EXERCISE PROMPT:
Each of the entries below should be written out exactly as it reads.
Start of EXTRACTED RECORDS
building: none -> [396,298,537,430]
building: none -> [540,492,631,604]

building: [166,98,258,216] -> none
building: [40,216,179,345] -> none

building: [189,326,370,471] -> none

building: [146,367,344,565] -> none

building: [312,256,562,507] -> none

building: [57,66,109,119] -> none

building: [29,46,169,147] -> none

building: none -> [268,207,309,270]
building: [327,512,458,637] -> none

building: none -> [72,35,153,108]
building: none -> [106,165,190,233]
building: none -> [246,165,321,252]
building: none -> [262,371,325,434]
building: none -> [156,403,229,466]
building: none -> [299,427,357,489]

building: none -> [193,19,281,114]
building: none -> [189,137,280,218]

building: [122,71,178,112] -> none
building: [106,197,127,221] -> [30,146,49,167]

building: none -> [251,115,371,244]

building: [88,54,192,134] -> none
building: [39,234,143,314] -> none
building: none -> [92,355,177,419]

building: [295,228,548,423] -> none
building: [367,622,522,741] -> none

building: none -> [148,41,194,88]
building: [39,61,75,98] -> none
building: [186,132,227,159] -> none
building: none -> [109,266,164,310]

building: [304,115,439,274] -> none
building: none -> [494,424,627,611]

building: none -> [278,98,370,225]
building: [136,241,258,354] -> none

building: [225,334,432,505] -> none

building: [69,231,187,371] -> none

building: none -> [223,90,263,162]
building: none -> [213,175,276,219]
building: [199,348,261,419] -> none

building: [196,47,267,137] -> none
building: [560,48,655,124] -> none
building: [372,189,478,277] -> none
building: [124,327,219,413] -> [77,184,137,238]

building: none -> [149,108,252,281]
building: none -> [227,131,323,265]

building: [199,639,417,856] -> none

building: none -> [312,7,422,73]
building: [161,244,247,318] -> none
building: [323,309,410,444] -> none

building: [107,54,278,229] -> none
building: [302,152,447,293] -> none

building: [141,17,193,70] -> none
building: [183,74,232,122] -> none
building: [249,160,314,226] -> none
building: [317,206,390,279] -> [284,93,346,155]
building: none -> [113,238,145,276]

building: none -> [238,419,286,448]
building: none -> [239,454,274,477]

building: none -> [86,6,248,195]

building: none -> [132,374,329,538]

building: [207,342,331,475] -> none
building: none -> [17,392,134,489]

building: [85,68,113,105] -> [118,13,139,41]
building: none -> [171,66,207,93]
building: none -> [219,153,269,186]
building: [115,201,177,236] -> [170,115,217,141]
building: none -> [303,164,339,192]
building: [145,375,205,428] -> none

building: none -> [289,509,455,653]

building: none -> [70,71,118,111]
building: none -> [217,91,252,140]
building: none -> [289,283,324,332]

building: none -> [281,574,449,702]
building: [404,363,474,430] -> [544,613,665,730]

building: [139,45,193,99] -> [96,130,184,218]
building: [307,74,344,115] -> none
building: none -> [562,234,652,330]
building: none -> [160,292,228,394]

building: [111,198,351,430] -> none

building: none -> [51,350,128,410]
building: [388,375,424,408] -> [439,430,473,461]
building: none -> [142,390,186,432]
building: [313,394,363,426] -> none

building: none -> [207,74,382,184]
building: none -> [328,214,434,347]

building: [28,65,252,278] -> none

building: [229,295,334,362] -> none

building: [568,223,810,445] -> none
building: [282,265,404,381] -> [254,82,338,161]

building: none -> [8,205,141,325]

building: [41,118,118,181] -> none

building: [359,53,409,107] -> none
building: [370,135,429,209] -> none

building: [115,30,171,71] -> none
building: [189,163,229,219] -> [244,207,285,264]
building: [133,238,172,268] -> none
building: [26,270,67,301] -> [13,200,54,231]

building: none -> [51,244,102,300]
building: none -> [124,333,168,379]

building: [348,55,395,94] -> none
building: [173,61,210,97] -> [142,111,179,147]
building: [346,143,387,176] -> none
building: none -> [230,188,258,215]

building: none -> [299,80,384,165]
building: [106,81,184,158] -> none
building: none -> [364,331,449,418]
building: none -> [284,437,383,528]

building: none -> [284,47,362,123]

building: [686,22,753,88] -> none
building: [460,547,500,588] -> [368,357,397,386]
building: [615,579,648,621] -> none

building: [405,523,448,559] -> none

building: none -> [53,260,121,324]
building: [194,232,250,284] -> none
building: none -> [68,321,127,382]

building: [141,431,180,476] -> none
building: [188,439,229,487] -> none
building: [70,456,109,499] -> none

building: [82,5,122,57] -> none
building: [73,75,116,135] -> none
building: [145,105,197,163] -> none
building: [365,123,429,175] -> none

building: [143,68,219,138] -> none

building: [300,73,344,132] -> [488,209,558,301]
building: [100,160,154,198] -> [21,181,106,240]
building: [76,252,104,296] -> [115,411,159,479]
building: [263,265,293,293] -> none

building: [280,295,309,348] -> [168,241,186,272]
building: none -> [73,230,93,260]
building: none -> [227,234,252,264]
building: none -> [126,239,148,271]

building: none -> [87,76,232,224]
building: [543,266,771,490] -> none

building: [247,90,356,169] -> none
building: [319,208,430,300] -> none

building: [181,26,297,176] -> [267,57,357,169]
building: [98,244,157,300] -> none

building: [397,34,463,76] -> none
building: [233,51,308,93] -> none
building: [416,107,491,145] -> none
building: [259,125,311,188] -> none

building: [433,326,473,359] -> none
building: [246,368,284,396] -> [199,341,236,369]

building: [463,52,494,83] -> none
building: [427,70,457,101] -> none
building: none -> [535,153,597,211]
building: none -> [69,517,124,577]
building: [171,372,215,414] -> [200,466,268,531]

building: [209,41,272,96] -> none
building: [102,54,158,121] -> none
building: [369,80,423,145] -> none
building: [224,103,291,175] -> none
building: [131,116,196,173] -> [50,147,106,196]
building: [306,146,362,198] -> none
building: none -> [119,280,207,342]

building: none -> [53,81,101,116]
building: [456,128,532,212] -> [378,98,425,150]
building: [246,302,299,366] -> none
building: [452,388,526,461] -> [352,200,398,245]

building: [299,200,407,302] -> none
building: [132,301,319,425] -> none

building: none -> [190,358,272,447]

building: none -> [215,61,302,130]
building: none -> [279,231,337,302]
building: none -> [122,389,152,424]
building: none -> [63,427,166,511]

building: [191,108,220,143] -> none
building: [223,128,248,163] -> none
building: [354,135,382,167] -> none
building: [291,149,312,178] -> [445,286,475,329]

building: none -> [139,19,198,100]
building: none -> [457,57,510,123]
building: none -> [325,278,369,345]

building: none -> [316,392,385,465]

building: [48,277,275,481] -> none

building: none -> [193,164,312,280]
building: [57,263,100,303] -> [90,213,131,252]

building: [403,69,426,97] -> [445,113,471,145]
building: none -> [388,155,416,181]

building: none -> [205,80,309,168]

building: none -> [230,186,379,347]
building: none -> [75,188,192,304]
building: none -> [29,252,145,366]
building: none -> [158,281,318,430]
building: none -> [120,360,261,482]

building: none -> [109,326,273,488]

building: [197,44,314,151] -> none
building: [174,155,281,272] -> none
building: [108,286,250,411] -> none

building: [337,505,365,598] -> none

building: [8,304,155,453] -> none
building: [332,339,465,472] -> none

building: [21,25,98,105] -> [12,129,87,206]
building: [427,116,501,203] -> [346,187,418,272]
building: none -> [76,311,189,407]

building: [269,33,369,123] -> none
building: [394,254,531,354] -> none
End of EXTRACTED RECORDS
OUTPUT FOR THIS TASK:
building: none -> [396,298,537,430]
building: none -> [540,492,631,604]

building: [166,98,258,216] -> none
building: [40,216,179,345] -> none

building: [189,326,370,471] -> none

building: [146,367,344,565] -> none

building: [312,256,562,507] -> none

building: [57,66,109,119] -> none

building: [29,46,169,147] -> none

building: none -> [268,207,309,270]
building: [327,512,458,637] -> none

building: none -> [72,35,153,108]
building: none -> [106,165,190,233]
building: none -> [246,165,321,252]
building: none -> [262,371,325,434]
building: none -> [156,403,229,466]
building: none -> [299,427,357,489]

building: none -> [193,19,281,114]
building: none -> [189,137,280,218]

building: [122,71,178,112] -> none
building: [106,197,127,221] -> [30,146,49,167]

building: none -> [251,115,371,244]

building: [88,54,192,134] -> none
building: [39,234,143,314] -> none
building: none -> [92,355,177,419]

building: [295,228,548,423] -> none
building: [367,622,522,741] -> none

building: none -> [148,41,194,88]
building: [39,61,75,98] -> none
building: [186,132,227,159] -> none
building: none -> [109,266,164,310]

building: [304,115,439,274] -> none
building: none -> [494,424,627,611]

building: none -> [278,98,370,225]
building: [136,241,258,354] -> none

building: [225,334,432,505] -> none

building: [69,231,187,371] -> none

building: none -> [223,90,263,162]
building: none -> [213,175,276,219]
building: [199,348,261,419] -> none

building: [196,47,267,137] -> none
building: [560,48,655,124] -> none
building: [372,189,478,277] -> none
building: [124,327,219,413] -> [77,184,137,238]

building: none -> [149,108,252,281]
building: none -> [227,131,323,265]

building: [199,639,417,856] -> none

building: none -> [312,7,422,73]
building: [161,244,247,318] -> none
building: [323,309,410,444] -> none

building: [107,54,278,229] -> none
building: [302,152,447,293] -> none

building: [141,17,193,70] -> none
building: [183,74,232,122] -> none
building: [249,160,314,226] -> none
building: [317,206,390,279] -> [284,93,346,155]
building: none -> [113,238,145,276]

building: none -> [238,419,286,448]
building: none -> [239,454,274,477]

building: none -> [86,6,248,195]

building: none -> [132,374,329,538]

building: [207,342,331,475] -> none
building: none -> [17,392,134,489]

building: [85,68,113,105] -> [118,13,139,41]
building: none -> [171,66,207,93]
building: none -> [219,153,269,186]
building: [115,201,177,236] -> [170,115,217,141]
building: none -> [303,164,339,192]
building: [145,375,205,428] -> none

building: none -> [289,509,455,653]

building: none -> [70,71,118,111]
building: none -> [217,91,252,140]
building: none -> [289,283,324,332]

building: none -> [281,574,449,702]
building: [404,363,474,430] -> [544,613,665,730]

building: [139,45,193,99] -> [96,130,184,218]
building: [307,74,344,115] -> none
building: none -> [562,234,652,330]
building: none -> [160,292,228,394]

building: [111,198,351,430] -> none

building: none -> [51,350,128,410]
building: [388,375,424,408] -> [439,430,473,461]
building: none -> [142,390,186,432]
building: [313,394,363,426] -> none

building: none -> [207,74,382,184]
building: none -> [328,214,434,347]

building: [28,65,252,278] -> none

building: [229,295,334,362] -> none

building: [568,223,810,445] -> none
building: [282,265,404,381] -> [254,82,338,161]

building: none -> [8,205,141,325]

building: [41,118,118,181] -> none

building: [359,53,409,107] -> none
building: [370,135,429,209] -> none

building: [115,30,171,71] -> none
building: [189,163,229,219] -> [244,207,285,264]
building: [133,238,172,268] -> none
building: [26,270,67,301] -> [13,200,54,231]

building: none -> [51,244,102,300]
building: none -> [124,333,168,379]

building: [348,55,395,94] -> none
building: [173,61,210,97] -> [142,111,179,147]
building: [346,143,387,176] -> none
building: none -> [230,188,258,215]

building: none -> [299,80,384,165]
building: [106,81,184,158] -> none
building: none -> [364,331,449,418]
building: none -> [284,437,383,528]

building: none -> [284,47,362,123]

building: [686,22,753,88] -> none
building: [460,547,500,588] -> [368,357,397,386]
building: [615,579,648,621] -> none

building: [405,523,448,559] -> none

building: none -> [53,260,121,324]
building: [194,232,250,284] -> none
building: none -> [68,321,127,382]

building: [141,431,180,476] -> none
building: [188,439,229,487] -> none
building: [70,456,109,499] -> none

building: [82,5,122,57] -> none
building: [73,75,116,135] -> none
building: [145,105,197,163] -> none
building: [365,123,429,175] -> none

building: [143,68,219,138] -> none

building: [300,73,344,132] -> [488,209,558,301]
building: [100,160,154,198] -> [21,181,106,240]
building: [76,252,104,296] -> [115,411,159,479]
building: [263,265,293,293] -> none

building: [280,295,309,348] -> [168,241,186,272]
building: none -> [73,230,93,260]
building: none -> [227,234,252,264]
building: none -> [126,239,148,271]

building: none -> [87,76,232,224]
building: [543,266,771,490] -> none

building: [247,90,356,169] -> none
building: [319,208,430,300] -> none

building: [181,26,297,176] -> [267,57,357,169]
building: [98,244,157,300] -> none

building: [397,34,463,76] -> none
building: [233,51,308,93] -> none
building: [416,107,491,145] -> none
building: [259,125,311,188] -> none

building: [433,326,473,359] -> none
building: [246,368,284,396] -> [199,341,236,369]

building: [463,52,494,83] -> none
building: [427,70,457,101] -> none
building: none -> [535,153,597,211]
building: none -> [69,517,124,577]
building: [171,372,215,414] -> [200,466,268,531]

building: [209,41,272,96] -> none
building: [102,54,158,121] -> none
building: [369,80,423,145] -> none
building: [224,103,291,175] -> none
building: [131,116,196,173] -> [50,147,106,196]
building: [306,146,362,198] -> none
building: none -> [119,280,207,342]

building: none -> [53,81,101,116]
building: [456,128,532,212] -> [378,98,425,150]
building: [246,302,299,366] -> none
building: [452,388,526,461] -> [352,200,398,245]

building: [299,200,407,302] -> none
building: [132,301,319,425] -> none

building: none -> [190,358,272,447]

building: none -> [215,61,302,130]
building: none -> [279,231,337,302]
building: none -> [122,389,152,424]
building: none -> [63,427,166,511]

building: [191,108,220,143] -> none
building: [223,128,248,163] -> none
building: [354,135,382,167] -> none
building: [291,149,312,178] -> [445,286,475,329]

building: none -> [139,19,198,100]
building: none -> [457,57,510,123]
building: none -> [325,278,369,345]

building: none -> [316,392,385,465]

building: [48,277,275,481] -> none

building: none -> [193,164,312,280]
building: [57,263,100,303] -> [90,213,131,252]

building: [403,69,426,97] -> [445,113,471,145]
building: none -> [388,155,416,181]

building: none -> [205,80,309,168]

building: none -> [230,186,379,347]
building: none -> [75,188,192,304]
building: none -> [29,252,145,366]
building: none -> [158,281,318,430]
building: none -> [120,360,261,482]

building: none -> [109,326,273,488]

building: [197,44,314,151] -> none
building: [174,155,281,272] -> none
building: [108,286,250,411] -> none

building: [337,505,365,598] -> none

building: [8,304,155,453] -> none
building: [332,339,465,472] -> none

building: [21,25,98,105] -> [12,129,87,206]
building: [427,116,501,203] -> [346,187,418,272]
building: none -> [76,311,189,407]

building: [269,33,369,123] -> none
building: [394,254,531,354] -> none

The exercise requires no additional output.